◆ SUPPLIED RECORDS:
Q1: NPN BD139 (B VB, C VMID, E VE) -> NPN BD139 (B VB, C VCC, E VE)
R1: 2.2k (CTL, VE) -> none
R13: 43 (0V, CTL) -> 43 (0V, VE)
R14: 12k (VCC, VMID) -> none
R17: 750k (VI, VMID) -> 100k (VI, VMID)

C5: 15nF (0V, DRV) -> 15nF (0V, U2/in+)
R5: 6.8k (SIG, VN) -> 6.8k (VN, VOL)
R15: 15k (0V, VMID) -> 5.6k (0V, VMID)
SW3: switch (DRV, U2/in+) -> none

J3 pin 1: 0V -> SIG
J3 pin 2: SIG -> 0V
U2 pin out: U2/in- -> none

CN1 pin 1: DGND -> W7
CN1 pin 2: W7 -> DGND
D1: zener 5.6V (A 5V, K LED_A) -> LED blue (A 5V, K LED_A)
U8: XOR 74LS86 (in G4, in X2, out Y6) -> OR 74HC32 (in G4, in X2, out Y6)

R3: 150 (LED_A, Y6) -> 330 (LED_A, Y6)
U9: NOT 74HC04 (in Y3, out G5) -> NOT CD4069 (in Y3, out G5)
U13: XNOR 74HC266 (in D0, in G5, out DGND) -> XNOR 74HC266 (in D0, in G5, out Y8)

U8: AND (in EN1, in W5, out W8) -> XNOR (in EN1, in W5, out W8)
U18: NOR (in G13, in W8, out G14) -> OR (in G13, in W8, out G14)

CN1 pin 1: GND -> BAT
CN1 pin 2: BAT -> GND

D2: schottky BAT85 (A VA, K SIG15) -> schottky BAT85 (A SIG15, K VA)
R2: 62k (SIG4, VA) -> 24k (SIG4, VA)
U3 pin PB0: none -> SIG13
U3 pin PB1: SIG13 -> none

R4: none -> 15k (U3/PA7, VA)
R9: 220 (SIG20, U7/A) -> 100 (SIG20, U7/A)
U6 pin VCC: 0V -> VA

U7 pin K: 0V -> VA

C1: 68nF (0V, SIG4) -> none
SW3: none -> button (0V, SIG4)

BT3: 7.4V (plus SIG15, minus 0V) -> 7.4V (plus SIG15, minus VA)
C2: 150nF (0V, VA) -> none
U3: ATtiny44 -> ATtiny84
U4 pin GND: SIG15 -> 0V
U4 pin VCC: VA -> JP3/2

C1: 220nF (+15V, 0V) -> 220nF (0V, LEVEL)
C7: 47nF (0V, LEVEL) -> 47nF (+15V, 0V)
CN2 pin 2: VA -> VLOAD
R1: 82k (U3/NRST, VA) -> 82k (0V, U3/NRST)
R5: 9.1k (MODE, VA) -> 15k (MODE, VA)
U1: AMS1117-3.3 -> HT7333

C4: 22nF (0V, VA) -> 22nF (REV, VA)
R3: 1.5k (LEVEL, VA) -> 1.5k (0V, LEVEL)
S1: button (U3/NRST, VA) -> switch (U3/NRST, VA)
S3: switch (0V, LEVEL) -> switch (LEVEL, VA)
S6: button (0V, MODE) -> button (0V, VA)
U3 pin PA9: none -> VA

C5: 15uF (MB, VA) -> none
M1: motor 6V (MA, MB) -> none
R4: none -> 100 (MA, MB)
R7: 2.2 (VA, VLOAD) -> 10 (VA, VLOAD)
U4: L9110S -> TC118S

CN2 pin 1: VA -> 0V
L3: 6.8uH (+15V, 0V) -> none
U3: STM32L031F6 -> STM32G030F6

◆ AIM OF THE TASK: Whatever the entries say, repeat all of them exactly.

◆ EXERCISE SOLUTION:
Q1: NPN BD139 (B VB, C VMID, E VE) -> NPN BD139 (B VB, C VCC, E VE)
R1: 2.2k (CTL, VE) -> none
R13: 43 (0V, CTL) -> 43 (0V, VE)
R14: 12k (VCC, VMID) -> none
R17: 750k (VI, VMID) -> 100k (VI, VMID)

C5: 15nF (0V, DRV) -> 15nF (0V, U2/in+)
R5: 6.8k (SIG, VN) -> 6.8k (VN, VOL)
R15: 15k (0V, VMID) -> 5.6k (0V, VMID)
SW3: switch (DRV, U2/in+) -> none

J3 pin 1: 0V -> SIG
J3 pin 2: SIG -> 0V
U2 pin out: U2/in- -> none

CN1 pin 1: DGND -> W7
CN1 pin 2: W7 -> DGND
D1: zener 5.6V (A 5V, K LED_A) -> LED blue (A 5V, K LED_A)
U8: XOR 74LS86 (in G4, in X2, out Y6) -> OR 74HC32 (in G4, in X2, out Y6)

R3: 150 (LED_A, Y6) -> 330 (LED_A, Y6)
U9: NOT 74HC04 (in Y3, out G5) -> NOT CD4069 (in Y3, out G5)
U13: XNOR 74HC266 (in D0, in G5, out DGND) -> XNOR 74HC266 (in D0, in G5, out Y8)

U8: AND (in EN1, in W5, out W8) -> XNOR (in EN1, in W5, out W8)
U18: NOR (in G13, in W8, out G14) -> OR (in G13, in W8, out G14)

CN1 pin 1: GND -> BAT
CN1 pin 2: BAT -> GND

D2: schottky BAT85 (A VA, K SIG15) -> schottky BAT85 (A SIG15, K VA)
R2: 62k (SIG4, VA) -> 24k (SIG4, VA)
U3 pin PB0: none -> SIG13
U3 pin PB1: SIG13 -> none

R4: none -> 15k (U3/PA7, VA)
R9: 220 (SIG20, U7/A) -> 100 (SIG20, U7/A)
U6 pin VCC: 0V -> VA

U7 pin K: 0V -> VA

C1: 68nF (0V, SIG4) -> none
SW3: none -> button (0V, SIG4)

BT3: 7.4V (plus SIG15, minus 0V) -> 7.4V (plus SIG15, minus VA)
C2: 150nF (0V, VA) -> none
U3: ATtiny44 -> ATtiny84
U4 pin GND: SIG15 -> 0V
U4 pin VCC: VA -> JP3/2

C1: 220nF (+15V, 0V) -> 220nF (0V, LEVEL)
C7: 47nF (0V, LEVEL) -> 47nF (+15V, 0V)
CN2 pin 2: VA -> VLOAD
R1: 82k (U3/NRST, VA) -> 82k (0V, U3/NRST)
R5: 9.1k (MODE, VA) -> 15k (MODE, VA)
U1: AMS1117-3.3 -> HT7333

C4: 22nF (0V, VA) -> 22nF (REV, VA)
R3: 1.5k (LEVEL, VA) -> 1.5k (0V, LEVEL)
S1: button (U3/NRST, VA) -> switch (U3/NRST, VA)
S3: switch (0V, LEVEL) -> switch (LEVEL, VA)
S6: button (0V, MODE) -> button (0V, VA)
U3 pin PA9: none -> VA

C5: 15uF (MB, VA) -> none
M1: motor 6V (MA, MB) -> none
R4: none -> 100 (MA, MB)
R7: 2.2 (VA, VLOAD) -> 10 (VA, VLOAD)
U4: L9110S -> TC118S

CN2 pin 1: VA -> 0V
L3: 6.8uH (+15V, 0V) -> none
U3: STM32L031F6 -> STM32G030F6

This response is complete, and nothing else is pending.